* Goal
Rewrite the records from their start through the line containing "121: (114, 291)", changing "top-left" to "upper-left" and leaving everything else unchanged.

(Dataset entries)
------------------------------

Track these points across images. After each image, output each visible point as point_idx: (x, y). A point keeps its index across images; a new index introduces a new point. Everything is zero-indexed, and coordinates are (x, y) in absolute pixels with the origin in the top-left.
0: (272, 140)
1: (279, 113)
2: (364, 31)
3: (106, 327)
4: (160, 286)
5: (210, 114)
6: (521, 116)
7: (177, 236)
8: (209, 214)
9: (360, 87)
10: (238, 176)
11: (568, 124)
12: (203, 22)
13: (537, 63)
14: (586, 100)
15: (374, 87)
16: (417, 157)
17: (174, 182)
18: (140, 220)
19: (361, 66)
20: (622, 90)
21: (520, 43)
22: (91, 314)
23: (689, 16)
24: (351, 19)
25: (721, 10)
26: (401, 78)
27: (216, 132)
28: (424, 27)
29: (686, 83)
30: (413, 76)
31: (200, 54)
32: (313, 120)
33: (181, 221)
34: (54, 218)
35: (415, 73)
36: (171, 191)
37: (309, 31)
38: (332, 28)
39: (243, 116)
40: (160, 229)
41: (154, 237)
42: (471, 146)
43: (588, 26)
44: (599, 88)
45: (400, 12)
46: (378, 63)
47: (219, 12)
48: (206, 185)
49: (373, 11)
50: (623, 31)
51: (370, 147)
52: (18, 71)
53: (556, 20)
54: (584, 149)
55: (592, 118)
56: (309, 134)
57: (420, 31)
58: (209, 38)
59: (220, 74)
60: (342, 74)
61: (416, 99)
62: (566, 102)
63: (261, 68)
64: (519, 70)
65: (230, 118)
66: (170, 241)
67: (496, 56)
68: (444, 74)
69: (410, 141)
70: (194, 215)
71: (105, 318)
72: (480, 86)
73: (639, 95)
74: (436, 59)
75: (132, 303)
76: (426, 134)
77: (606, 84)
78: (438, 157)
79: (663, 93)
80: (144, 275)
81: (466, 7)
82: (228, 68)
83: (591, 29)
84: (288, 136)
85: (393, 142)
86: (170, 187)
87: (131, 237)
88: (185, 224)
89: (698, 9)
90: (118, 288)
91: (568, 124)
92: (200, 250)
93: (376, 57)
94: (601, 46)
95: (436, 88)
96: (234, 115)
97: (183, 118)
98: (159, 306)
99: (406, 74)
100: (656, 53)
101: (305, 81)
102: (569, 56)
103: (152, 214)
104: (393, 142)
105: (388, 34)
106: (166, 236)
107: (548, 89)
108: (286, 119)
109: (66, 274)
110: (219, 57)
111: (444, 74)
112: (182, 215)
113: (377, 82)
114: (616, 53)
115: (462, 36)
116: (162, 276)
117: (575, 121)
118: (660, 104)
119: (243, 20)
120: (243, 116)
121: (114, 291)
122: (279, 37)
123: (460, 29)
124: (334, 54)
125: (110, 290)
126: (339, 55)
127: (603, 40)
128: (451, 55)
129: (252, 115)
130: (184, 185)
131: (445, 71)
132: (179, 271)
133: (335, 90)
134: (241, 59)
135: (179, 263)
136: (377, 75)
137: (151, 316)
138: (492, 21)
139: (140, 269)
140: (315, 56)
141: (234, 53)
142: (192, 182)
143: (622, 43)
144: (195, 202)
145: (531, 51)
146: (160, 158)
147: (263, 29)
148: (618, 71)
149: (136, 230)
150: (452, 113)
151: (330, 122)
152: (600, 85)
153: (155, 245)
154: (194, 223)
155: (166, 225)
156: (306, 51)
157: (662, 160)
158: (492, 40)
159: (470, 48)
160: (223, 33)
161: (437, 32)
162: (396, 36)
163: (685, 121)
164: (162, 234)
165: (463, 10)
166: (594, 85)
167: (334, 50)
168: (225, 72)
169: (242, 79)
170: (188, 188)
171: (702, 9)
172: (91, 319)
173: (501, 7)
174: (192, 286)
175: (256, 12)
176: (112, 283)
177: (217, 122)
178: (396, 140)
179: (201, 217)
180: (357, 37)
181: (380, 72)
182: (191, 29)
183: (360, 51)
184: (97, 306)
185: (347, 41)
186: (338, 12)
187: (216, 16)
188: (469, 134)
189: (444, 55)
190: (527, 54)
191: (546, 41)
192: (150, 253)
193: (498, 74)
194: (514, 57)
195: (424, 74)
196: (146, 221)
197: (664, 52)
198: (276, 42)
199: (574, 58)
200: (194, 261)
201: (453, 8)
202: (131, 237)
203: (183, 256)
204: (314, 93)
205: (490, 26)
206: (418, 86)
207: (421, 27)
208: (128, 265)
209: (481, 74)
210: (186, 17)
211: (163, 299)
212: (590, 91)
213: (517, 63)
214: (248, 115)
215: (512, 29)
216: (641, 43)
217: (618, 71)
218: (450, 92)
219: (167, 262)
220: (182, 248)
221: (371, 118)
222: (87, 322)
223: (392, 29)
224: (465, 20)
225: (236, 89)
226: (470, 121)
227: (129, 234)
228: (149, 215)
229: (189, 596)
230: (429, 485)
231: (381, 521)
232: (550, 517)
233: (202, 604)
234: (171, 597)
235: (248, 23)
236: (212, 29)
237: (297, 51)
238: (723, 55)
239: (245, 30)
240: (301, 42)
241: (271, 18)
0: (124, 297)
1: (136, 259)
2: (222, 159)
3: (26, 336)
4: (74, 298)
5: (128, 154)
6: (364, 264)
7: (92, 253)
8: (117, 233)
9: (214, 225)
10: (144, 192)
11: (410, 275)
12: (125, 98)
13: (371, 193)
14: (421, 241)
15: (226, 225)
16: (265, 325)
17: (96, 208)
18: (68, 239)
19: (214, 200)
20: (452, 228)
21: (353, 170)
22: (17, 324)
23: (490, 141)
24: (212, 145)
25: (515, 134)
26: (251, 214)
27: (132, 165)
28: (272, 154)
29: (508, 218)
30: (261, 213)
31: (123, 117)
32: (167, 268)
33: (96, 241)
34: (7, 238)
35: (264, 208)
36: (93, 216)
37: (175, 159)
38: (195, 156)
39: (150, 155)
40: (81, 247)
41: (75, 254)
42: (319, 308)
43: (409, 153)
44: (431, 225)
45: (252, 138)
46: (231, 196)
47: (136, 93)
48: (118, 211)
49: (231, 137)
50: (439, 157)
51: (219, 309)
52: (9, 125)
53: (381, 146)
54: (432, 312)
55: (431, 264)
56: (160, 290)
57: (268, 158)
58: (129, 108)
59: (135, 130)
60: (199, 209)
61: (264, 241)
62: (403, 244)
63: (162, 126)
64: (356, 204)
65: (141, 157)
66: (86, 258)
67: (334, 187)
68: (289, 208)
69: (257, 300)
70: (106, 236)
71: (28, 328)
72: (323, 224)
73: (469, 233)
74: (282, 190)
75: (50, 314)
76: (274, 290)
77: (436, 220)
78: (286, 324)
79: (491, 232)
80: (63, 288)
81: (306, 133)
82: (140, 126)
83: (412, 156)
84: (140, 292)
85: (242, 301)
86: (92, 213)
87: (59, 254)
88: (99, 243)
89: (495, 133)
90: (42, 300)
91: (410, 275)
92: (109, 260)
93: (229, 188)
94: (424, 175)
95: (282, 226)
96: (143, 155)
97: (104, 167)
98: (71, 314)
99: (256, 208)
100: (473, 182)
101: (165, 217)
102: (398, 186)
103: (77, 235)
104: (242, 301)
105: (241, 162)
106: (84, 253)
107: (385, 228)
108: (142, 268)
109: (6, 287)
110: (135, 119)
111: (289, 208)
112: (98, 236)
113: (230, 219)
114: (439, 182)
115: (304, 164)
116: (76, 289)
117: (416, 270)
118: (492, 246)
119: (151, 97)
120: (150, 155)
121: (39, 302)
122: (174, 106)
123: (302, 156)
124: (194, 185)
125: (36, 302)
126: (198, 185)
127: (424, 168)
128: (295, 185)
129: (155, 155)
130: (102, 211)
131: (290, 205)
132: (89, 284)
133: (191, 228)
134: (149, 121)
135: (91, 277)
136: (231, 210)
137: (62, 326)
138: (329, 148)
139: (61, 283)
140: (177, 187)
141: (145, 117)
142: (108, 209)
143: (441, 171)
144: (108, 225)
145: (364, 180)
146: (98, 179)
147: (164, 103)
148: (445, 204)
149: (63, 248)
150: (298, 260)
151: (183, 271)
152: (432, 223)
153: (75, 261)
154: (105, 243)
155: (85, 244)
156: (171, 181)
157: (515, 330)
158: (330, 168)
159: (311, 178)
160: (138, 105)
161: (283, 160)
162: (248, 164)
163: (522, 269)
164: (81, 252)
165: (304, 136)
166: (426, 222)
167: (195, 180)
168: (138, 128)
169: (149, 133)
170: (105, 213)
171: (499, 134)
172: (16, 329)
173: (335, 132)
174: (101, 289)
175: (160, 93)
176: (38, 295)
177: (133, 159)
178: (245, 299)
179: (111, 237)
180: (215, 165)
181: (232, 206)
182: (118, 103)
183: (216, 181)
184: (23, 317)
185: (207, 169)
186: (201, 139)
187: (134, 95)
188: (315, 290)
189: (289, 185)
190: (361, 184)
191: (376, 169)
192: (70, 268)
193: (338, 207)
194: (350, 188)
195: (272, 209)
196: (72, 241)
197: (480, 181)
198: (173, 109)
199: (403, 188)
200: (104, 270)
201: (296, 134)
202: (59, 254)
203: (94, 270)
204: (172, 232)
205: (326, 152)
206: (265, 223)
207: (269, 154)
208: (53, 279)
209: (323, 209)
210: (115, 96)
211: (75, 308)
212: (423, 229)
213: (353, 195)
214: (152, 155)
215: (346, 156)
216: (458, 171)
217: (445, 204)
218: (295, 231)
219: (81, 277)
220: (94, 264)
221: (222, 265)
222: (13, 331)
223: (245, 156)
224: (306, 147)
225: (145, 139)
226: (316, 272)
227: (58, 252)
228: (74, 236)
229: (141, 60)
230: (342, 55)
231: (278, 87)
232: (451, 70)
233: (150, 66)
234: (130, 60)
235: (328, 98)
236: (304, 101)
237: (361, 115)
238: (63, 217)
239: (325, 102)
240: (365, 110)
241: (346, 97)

------------------------------

* Output of the exercise
Track these points across images. After each image, output each visible point as point_idx: (x, y). A point keeps its index across images; a new index introduces a new point. Everything is zero-indexed, and coordinates are (x, y) in absolute pixels with the origin in the upper-left.
0: (272, 140)
1: (279, 113)
2: (364, 31)
3: (106, 327)
4: (160, 286)
5: (210, 114)
6: (521, 116)
7: (177, 236)
8: (209, 214)
9: (360, 87)
10: (238, 176)
11: (568, 124)
12: (203, 22)
13: (537, 63)
14: (586, 100)
15: (374, 87)
16: (417, 157)
17: (174, 182)
18: (140, 220)
19: (361, 66)
20: (622, 90)
21: (520, 43)
22: (91, 314)
23: (689, 16)
24: (351, 19)
25: (721, 10)
26: (401, 78)
27: (216, 132)
28: (424, 27)
29: (686, 83)
30: (413, 76)
31: (200, 54)
32: (313, 120)
33: (181, 221)
34: (54, 218)
35: (415, 73)
36: (171, 191)
37: (309, 31)
38: (332, 28)
39: (243, 116)
40: (160, 229)
41: (154, 237)
42: (471, 146)
43: (588, 26)
44: (599, 88)
45: (400, 12)
46: (378, 63)
47: (219, 12)
48: (206, 185)
49: (373, 11)
50: (623, 31)
51: (370, 147)
52: (18, 71)
53: (556, 20)
54: (584, 149)
55: (592, 118)
56: (309, 134)
57: (420, 31)
58: (209, 38)
59: (220, 74)
60: (342, 74)
61: (416, 99)
62: (566, 102)
63: (261, 68)
64: (519, 70)
65: (230, 118)
66: (170, 241)
67: (496, 56)
68: (444, 74)
69: (410, 141)
70: (194, 215)
71: (105, 318)
72: (480, 86)
73: (639, 95)
74: (436, 59)
75: (132, 303)
76: (426, 134)
77: (606, 84)
78: (438, 157)
79: (663, 93)
80: (144, 275)
81: (466, 7)
82: (228, 68)
83: (591, 29)
84: (288, 136)
85: (393, 142)
86: (170, 187)
87: (131, 237)
88: (185, 224)
89: (698, 9)
90: (118, 288)
91: (568, 124)
92: (200, 250)
93: (376, 57)
94: (601, 46)
95: (436, 88)
96: (234, 115)
97: (183, 118)
98: (159, 306)
99: (406, 74)
100: (656, 53)
101: (305, 81)
102: (569, 56)
103: (152, 214)
104: (393, 142)
105: (388, 34)
106: (166, 236)
107: (548, 89)
108: (286, 119)
109: (66, 274)
110: (219, 57)
111: (444, 74)
112: (182, 215)
113: (377, 82)
114: (616, 53)
115: (462, 36)
116: (162, 276)
117: (575, 121)
118: (660, 104)
119: (243, 20)
120: (243, 116)
121: (114, 291)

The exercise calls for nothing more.